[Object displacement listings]
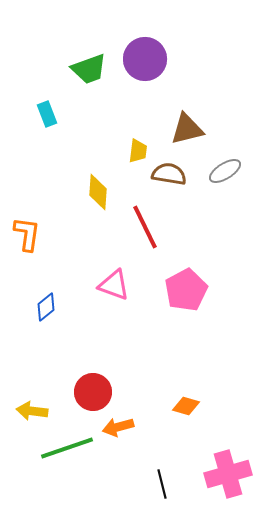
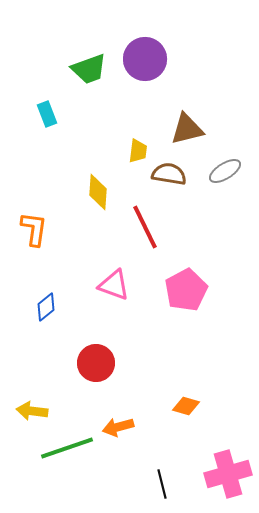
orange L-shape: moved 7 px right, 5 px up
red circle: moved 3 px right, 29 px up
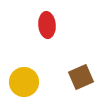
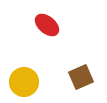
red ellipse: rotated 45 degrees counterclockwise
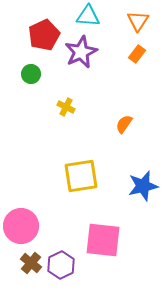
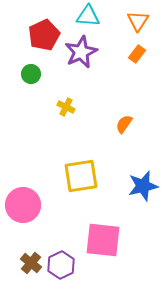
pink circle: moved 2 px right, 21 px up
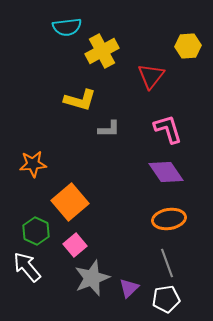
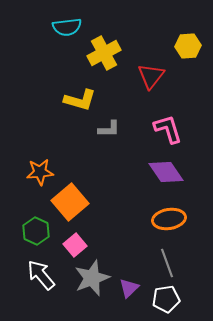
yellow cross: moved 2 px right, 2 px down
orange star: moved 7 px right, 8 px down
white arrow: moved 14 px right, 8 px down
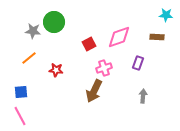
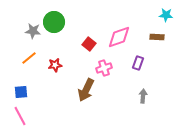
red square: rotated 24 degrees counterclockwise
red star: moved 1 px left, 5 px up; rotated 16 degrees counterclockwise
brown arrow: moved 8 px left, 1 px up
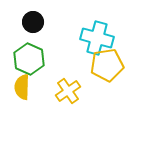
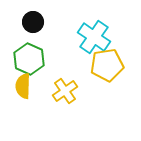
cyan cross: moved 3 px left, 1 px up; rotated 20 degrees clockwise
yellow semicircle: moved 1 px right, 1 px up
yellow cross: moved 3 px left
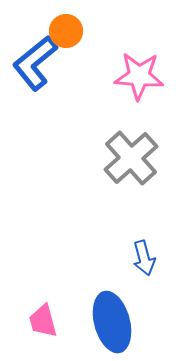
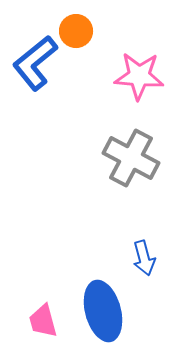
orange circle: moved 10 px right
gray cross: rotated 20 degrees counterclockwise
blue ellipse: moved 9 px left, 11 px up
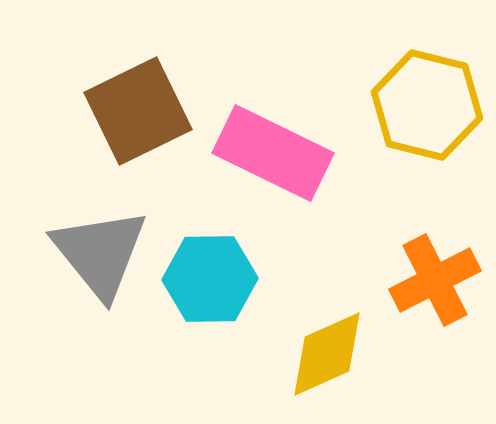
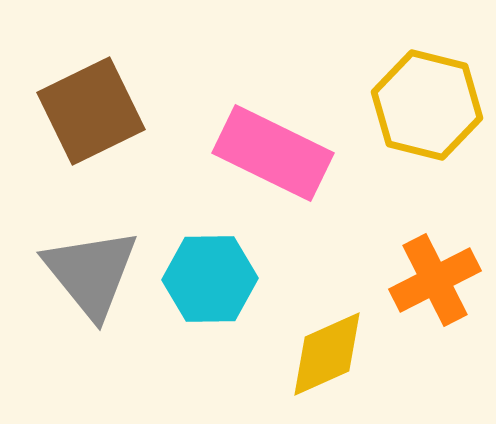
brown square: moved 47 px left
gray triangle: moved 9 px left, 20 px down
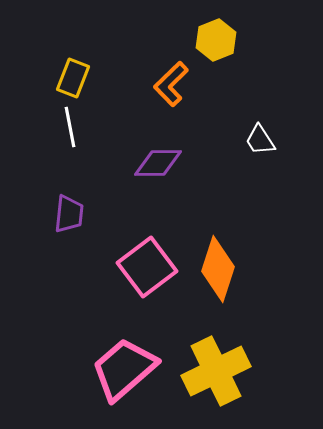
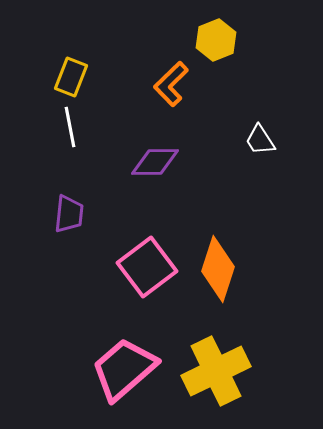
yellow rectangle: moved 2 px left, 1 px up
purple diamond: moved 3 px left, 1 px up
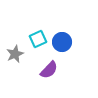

**ACTION ITEM:** Keep the pictures out and repeat exactly the lines from the beginning of the data through the line that contains "red square: rotated", both ends included.

**OUTPUT OF THE TASK:**
orange L-shape: moved 7 px right, 5 px up
red circle: moved 3 px right, 29 px up
red ellipse: rotated 45 degrees counterclockwise
pink circle: moved 2 px right, 21 px up
yellow cross: moved 2 px right, 2 px down
orange star: moved 7 px right, 8 px down
white arrow: moved 14 px right, 8 px down
red square: rotated 24 degrees counterclockwise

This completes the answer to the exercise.